• **What to work on**
Could you reproduce, word for word, everything below from the line containing "Someone carried the RosyPyramidShape" down to the line containing "Someone rotated the", with both of those lines included and no others?

• **Provided information**
——————————

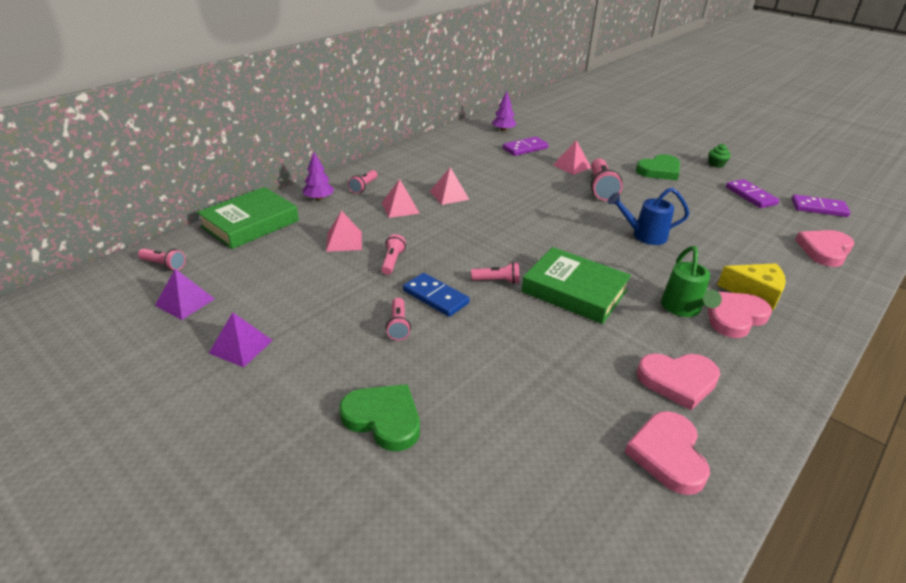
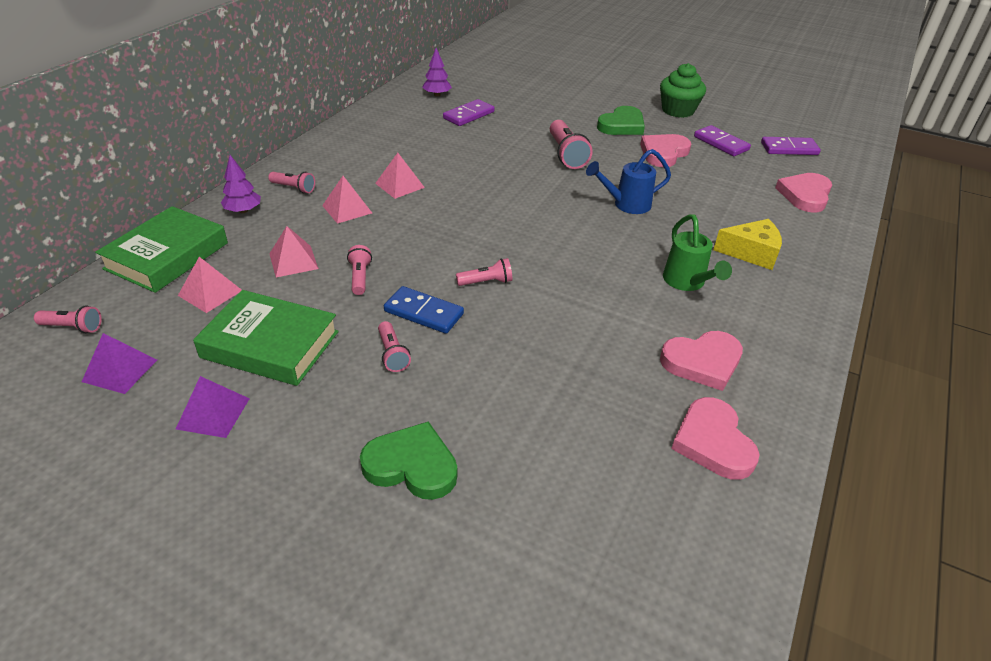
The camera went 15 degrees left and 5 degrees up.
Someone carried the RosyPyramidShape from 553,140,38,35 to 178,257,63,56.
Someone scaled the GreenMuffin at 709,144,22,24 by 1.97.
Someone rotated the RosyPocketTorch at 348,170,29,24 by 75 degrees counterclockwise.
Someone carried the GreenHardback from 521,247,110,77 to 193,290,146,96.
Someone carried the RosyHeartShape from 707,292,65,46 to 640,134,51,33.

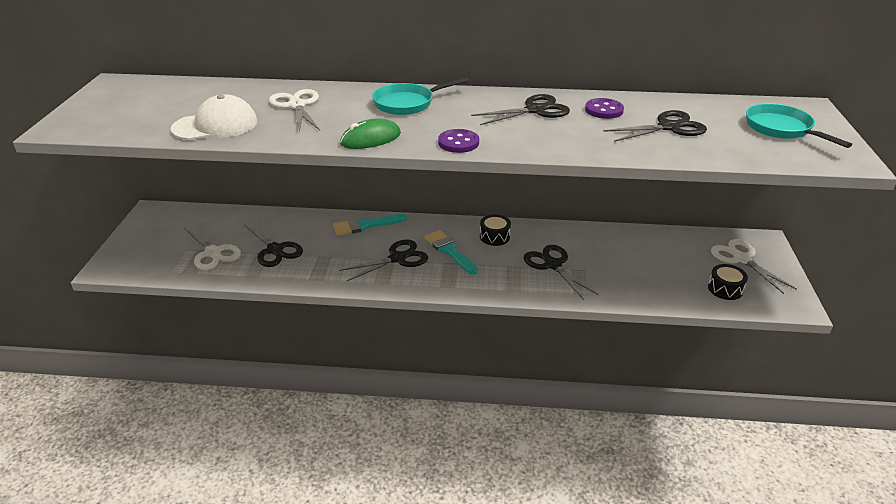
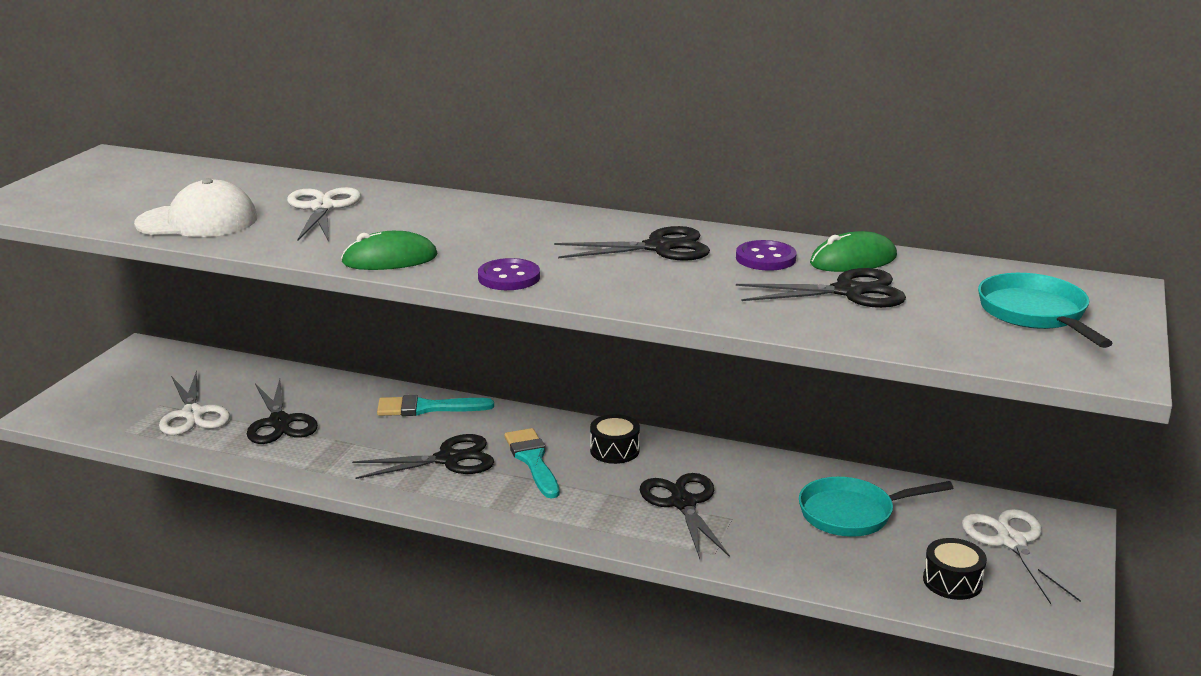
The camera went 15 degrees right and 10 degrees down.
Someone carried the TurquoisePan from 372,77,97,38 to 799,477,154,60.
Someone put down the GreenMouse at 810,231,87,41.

——————————

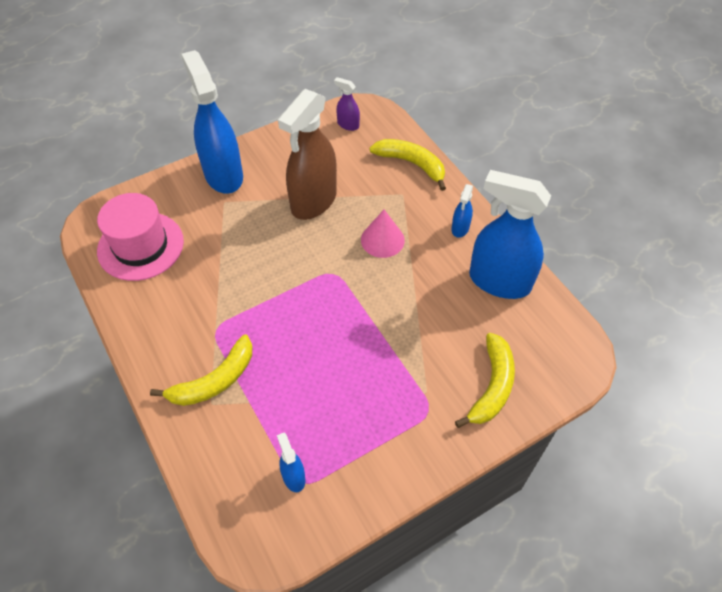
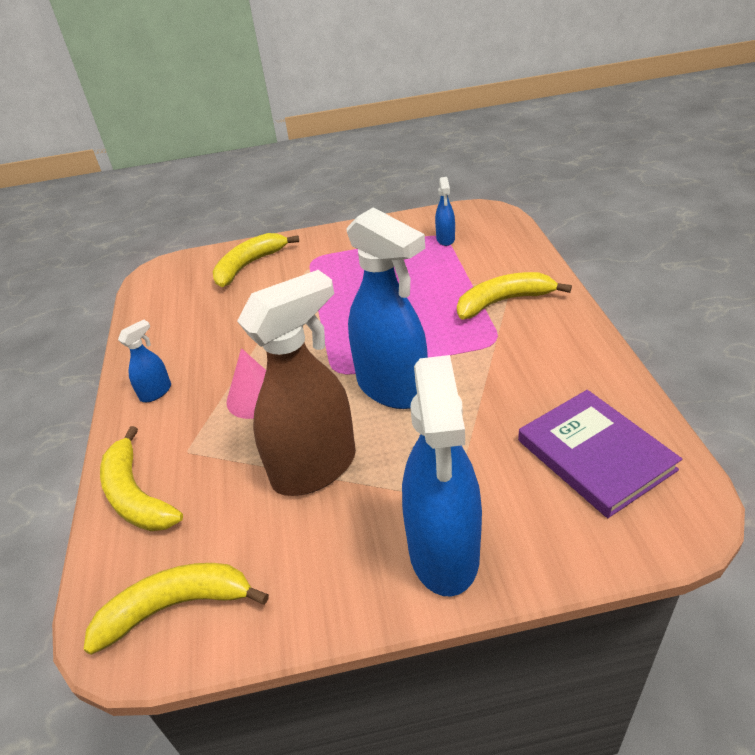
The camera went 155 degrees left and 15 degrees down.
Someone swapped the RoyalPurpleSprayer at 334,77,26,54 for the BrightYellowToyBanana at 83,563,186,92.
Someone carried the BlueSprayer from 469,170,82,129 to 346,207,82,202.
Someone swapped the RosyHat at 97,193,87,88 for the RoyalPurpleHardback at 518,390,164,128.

——————————

• **Answer space**
Someone carried the RosyPyramidShape from 553,140,38,35 to 178,257,63,56.
Someone scaled the GreenMuffin at 709,144,22,24 by 1.97.
Someone rotated the RosyPocketTorch at 348,170,29,24 by 75 degrees counterclockwise.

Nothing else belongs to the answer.